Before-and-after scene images

◇ ◇ ◇ ◇ ◇ ◇ ◇

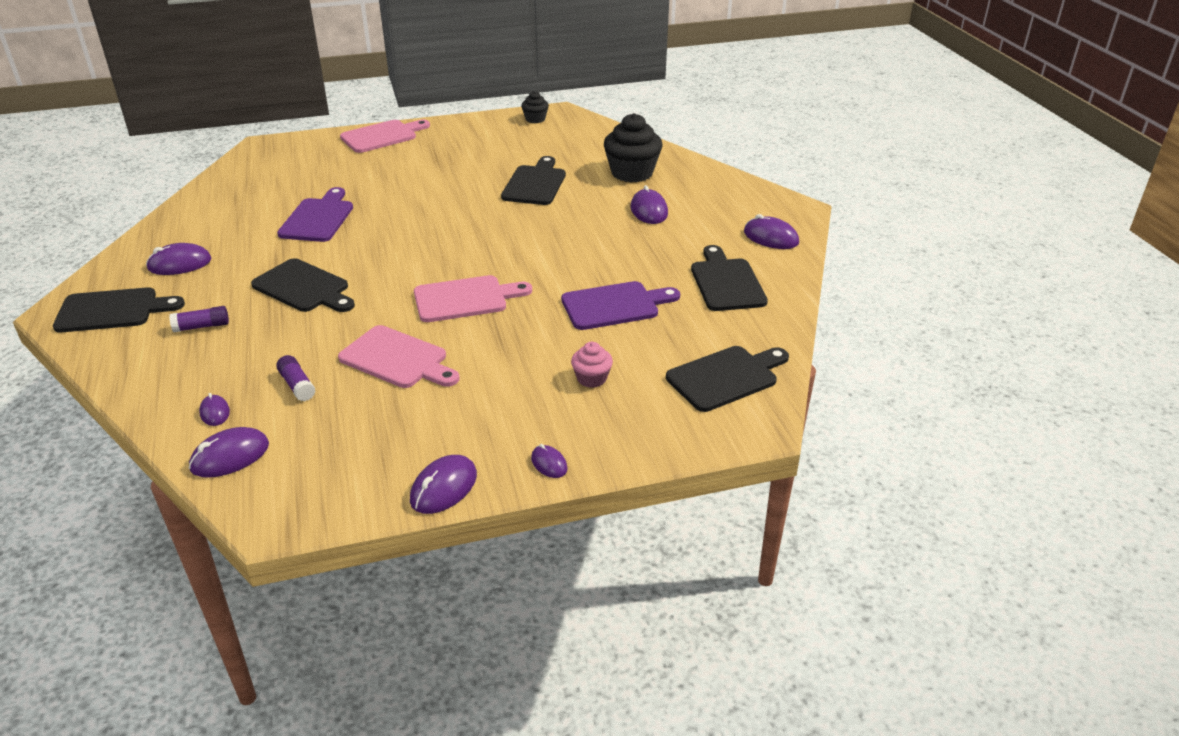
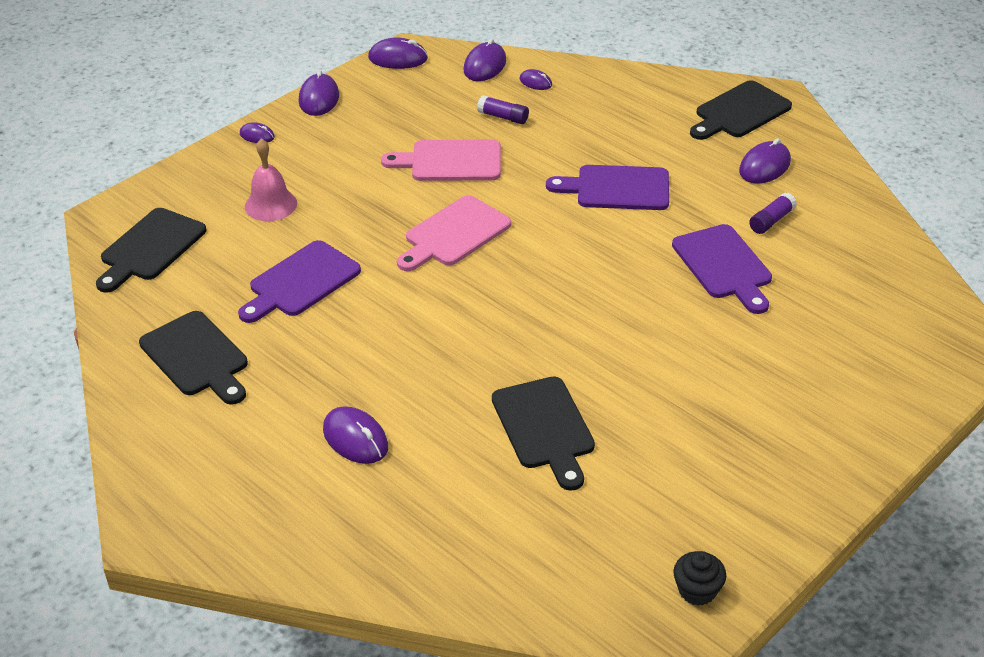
camera: 150 degrees right, 5 degrees up
(202, 326) = (646, 127): purple glue stick -> purple glue stick (771, 221)
(304, 287) = (617, 188): black cutting board -> purple cutting board
(382, 136) = (860, 436): pink cutting board -> none
(591, 378) = (270, 204): pink cupcake -> pink bell
(632, 173) = (432, 511): black cupcake -> none
(770, 237) = (170, 453): purple mouse -> purple mouse (398, 58)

◇ ◇ ◇ ◇ ◇ ◇ ◇

• _Your assignment_:
The entries are to be written out again exactly, without their pictures.

• _Response to this task_:
camera: 150 degrees right, 5 degrees up
(202, 326) = (646, 127): purple glue stick -> purple glue stick (771, 221)
(304, 287) = (617, 188): black cutting board -> purple cutting board
(382, 136) = (860, 436): pink cutting board -> none
(591, 378) = (270, 204): pink cupcake -> pink bell
(632, 173) = (432, 511): black cupcake -> none
(770, 237) = (170, 453): purple mouse -> purple mouse (398, 58)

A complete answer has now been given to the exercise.